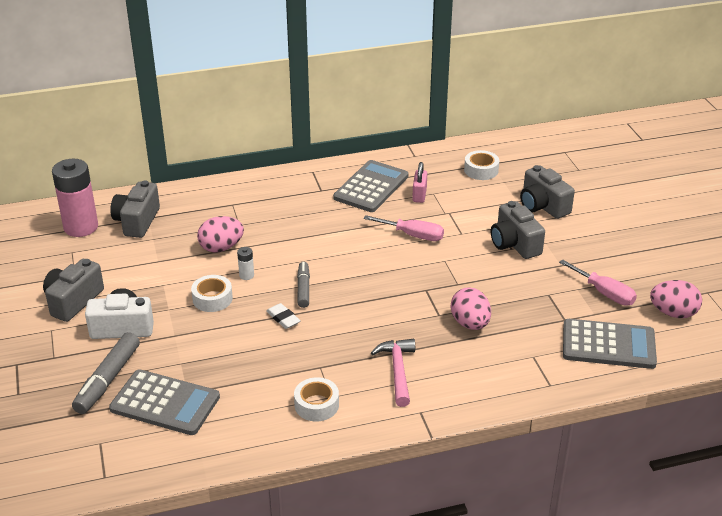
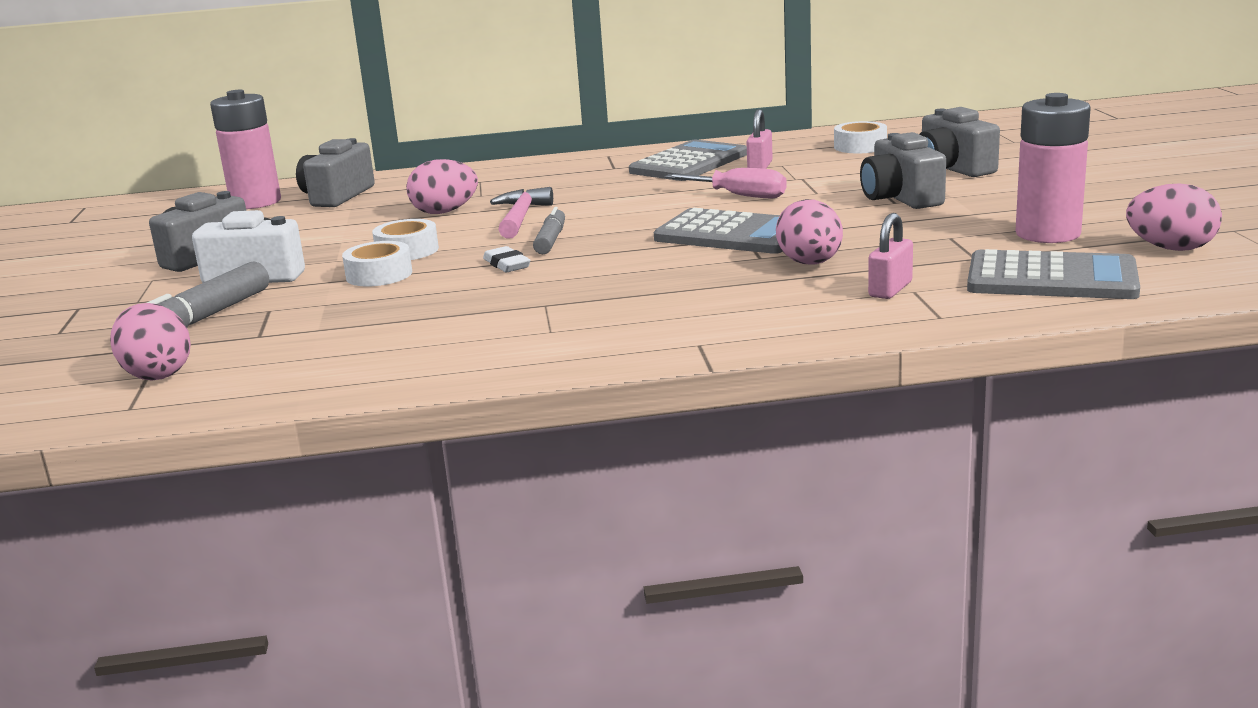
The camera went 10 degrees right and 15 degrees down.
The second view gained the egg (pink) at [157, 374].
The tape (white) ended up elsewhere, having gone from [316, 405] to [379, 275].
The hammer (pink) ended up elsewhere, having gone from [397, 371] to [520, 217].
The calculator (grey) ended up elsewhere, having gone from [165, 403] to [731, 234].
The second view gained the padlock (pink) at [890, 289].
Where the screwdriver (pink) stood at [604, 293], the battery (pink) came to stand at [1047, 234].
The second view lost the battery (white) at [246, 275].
########################################
What you have to do
Check the listing above for lines containing the string "having", and copy each one.

Response for this exercise
The tape (white) ended up elsewhere, having gone from [316, 405] to [379, 275].
The hammer (pink) ended up elsewhere, having gone from [397, 371] to [520, 217].
The calculator (grey) ended up elsewhere, having gone from [165, 403] to [731, 234].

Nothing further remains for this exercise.